* _Data for review_:
┌──

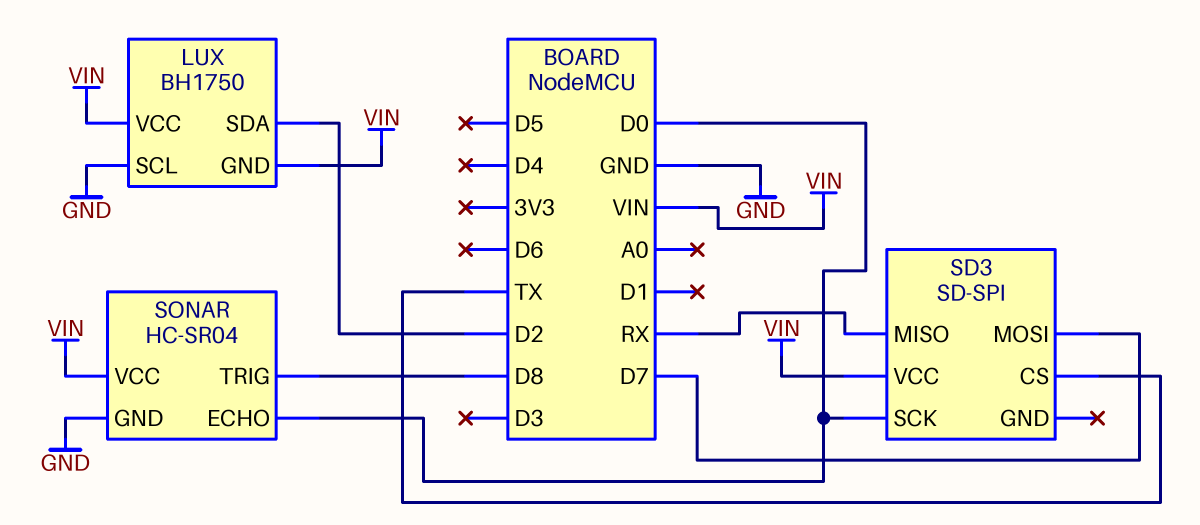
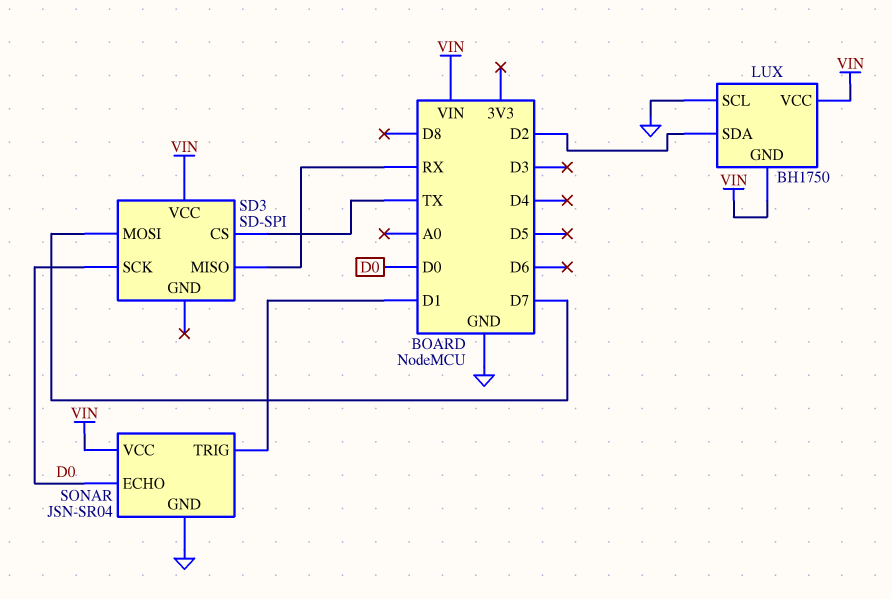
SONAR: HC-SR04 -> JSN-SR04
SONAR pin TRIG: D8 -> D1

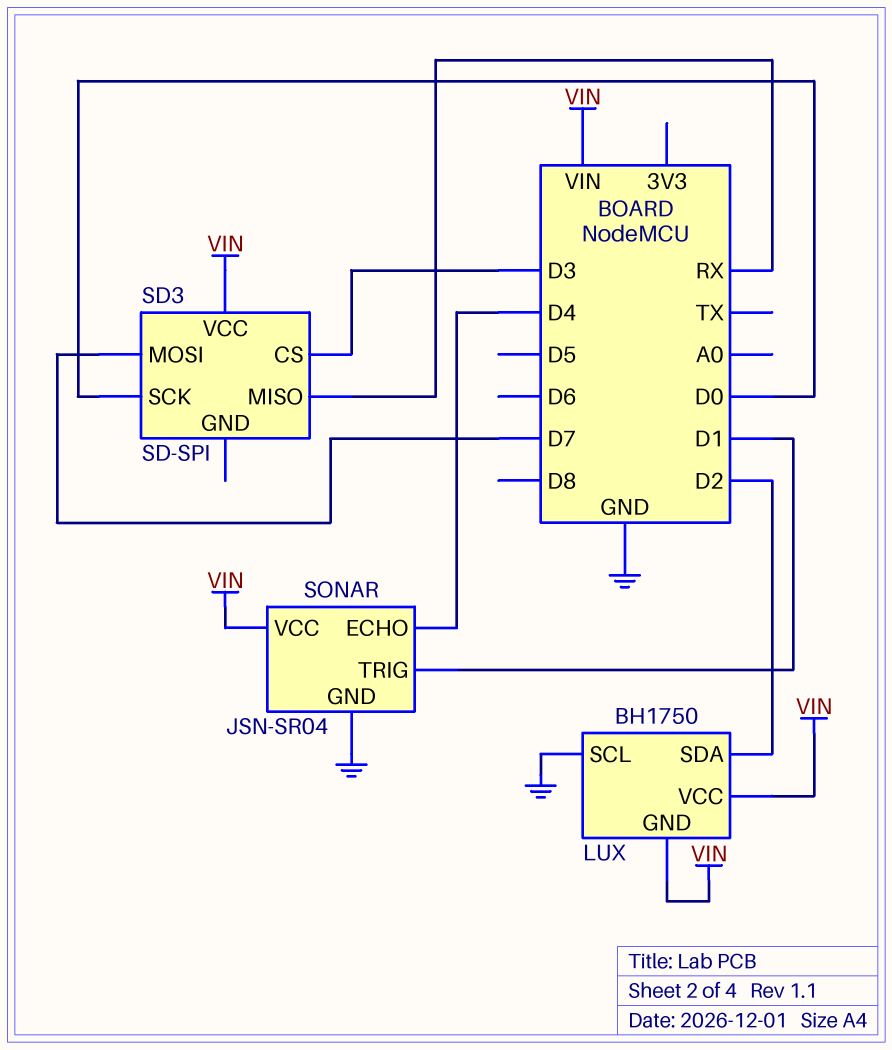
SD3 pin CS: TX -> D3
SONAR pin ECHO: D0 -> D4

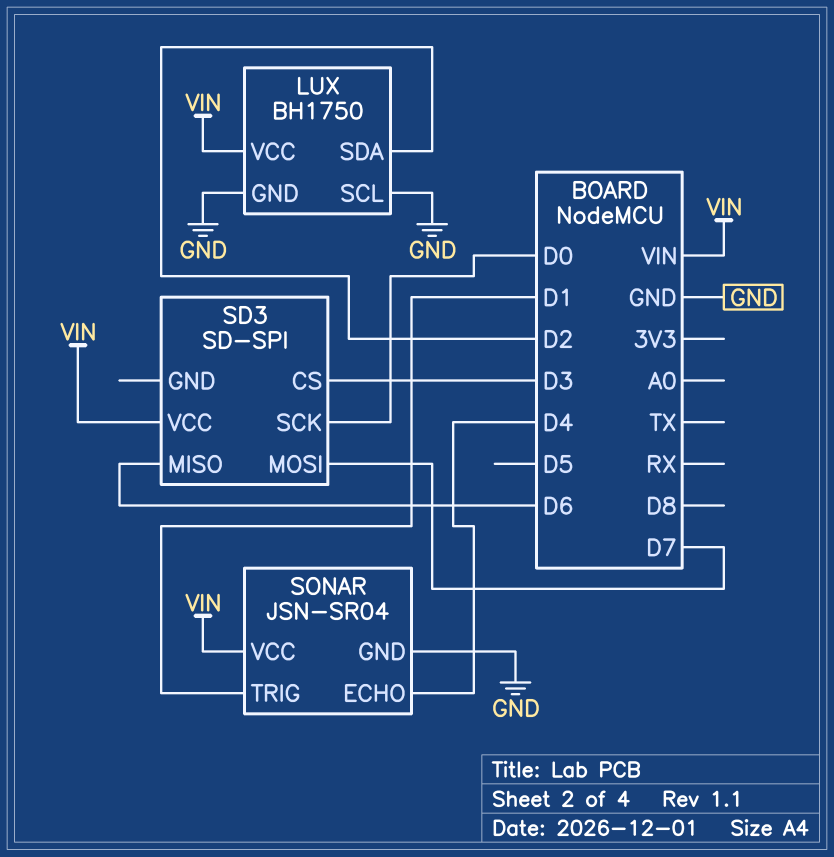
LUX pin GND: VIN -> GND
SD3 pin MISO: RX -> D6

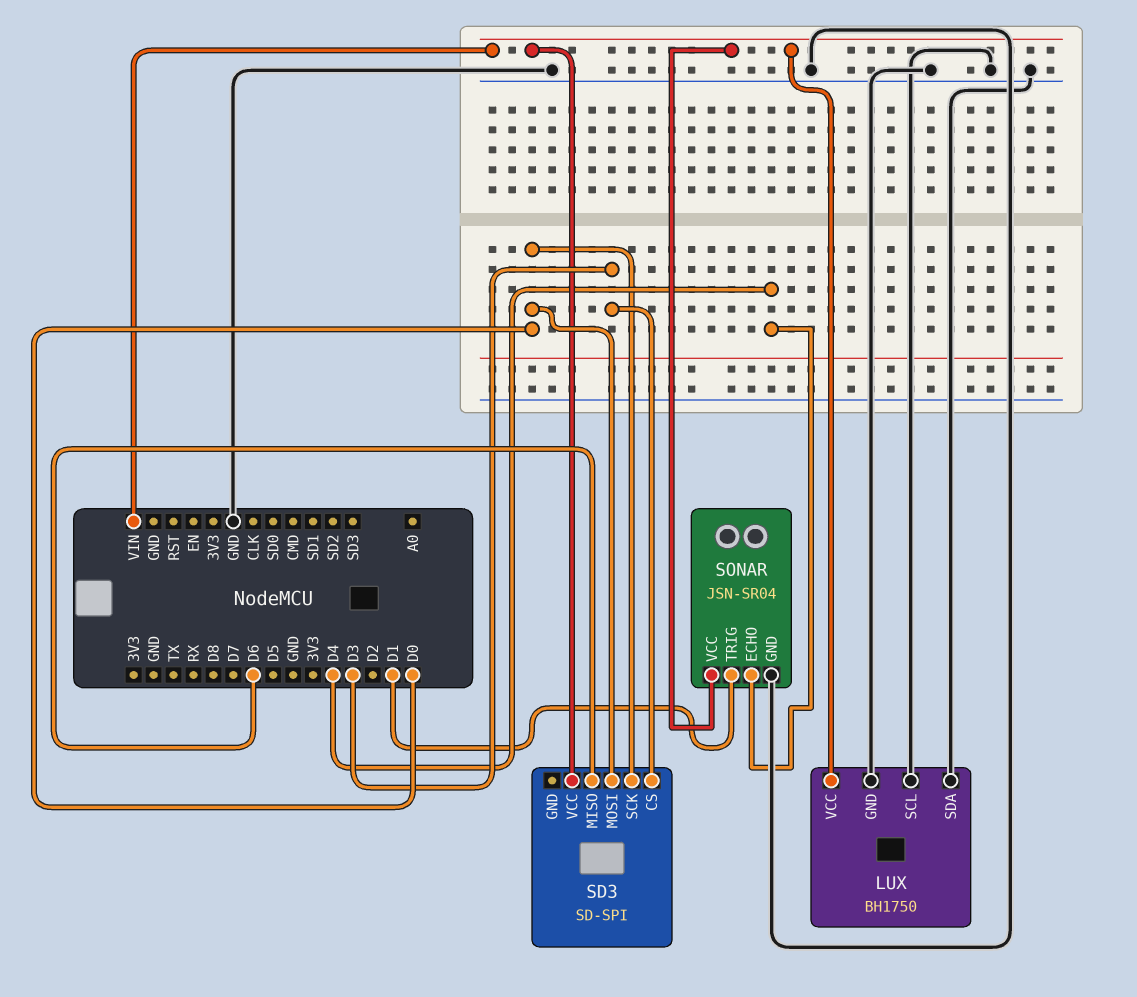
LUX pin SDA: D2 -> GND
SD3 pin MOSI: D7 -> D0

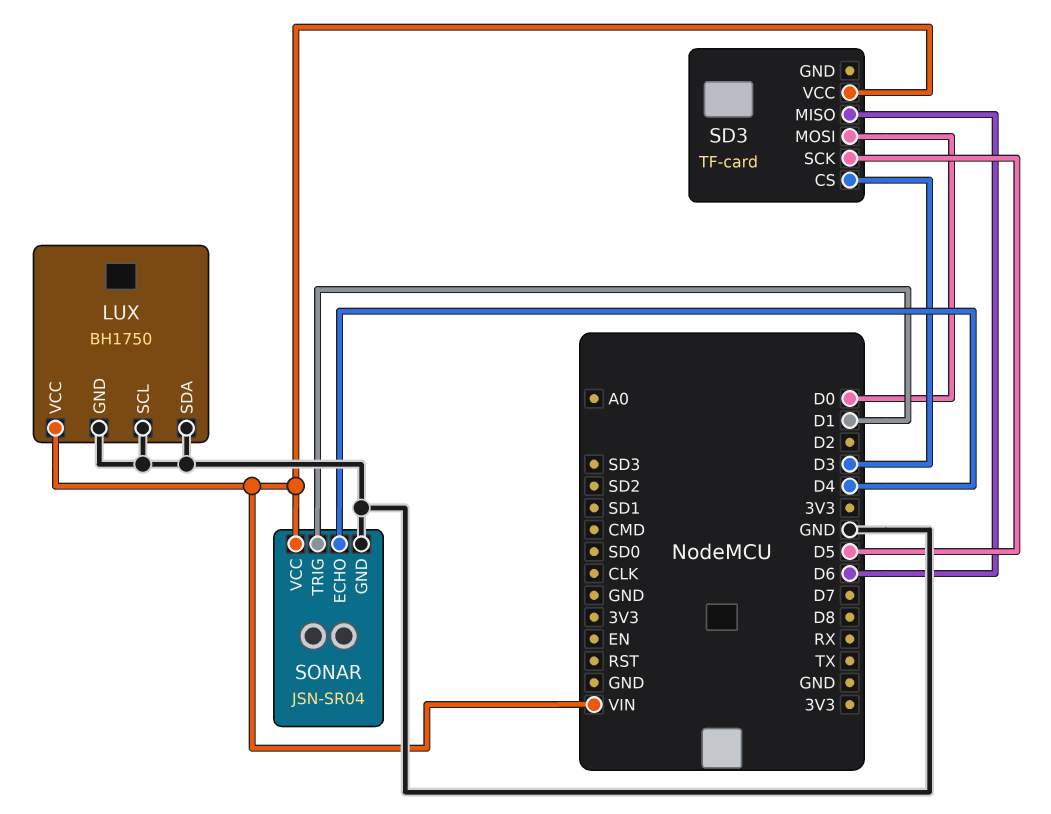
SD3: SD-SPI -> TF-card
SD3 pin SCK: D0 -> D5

└──

* _Work required_: Drop the images, then copy the data exactly.

* _Output below_:
SONAR: HC-SR04 -> JSN-SR04
SONAR pin TRIG: D8 -> D1

SD3 pin CS: TX -> D3
SONAR pin ECHO: D0 -> D4

LUX pin GND: VIN -> GND
SD3 pin MISO: RX -> D6

LUX pin SDA: D2 -> GND
SD3 pin MOSI: D7 -> D0

SD3: SD-SPI -> TF-card
SD3 pin SCK: D0 -> D5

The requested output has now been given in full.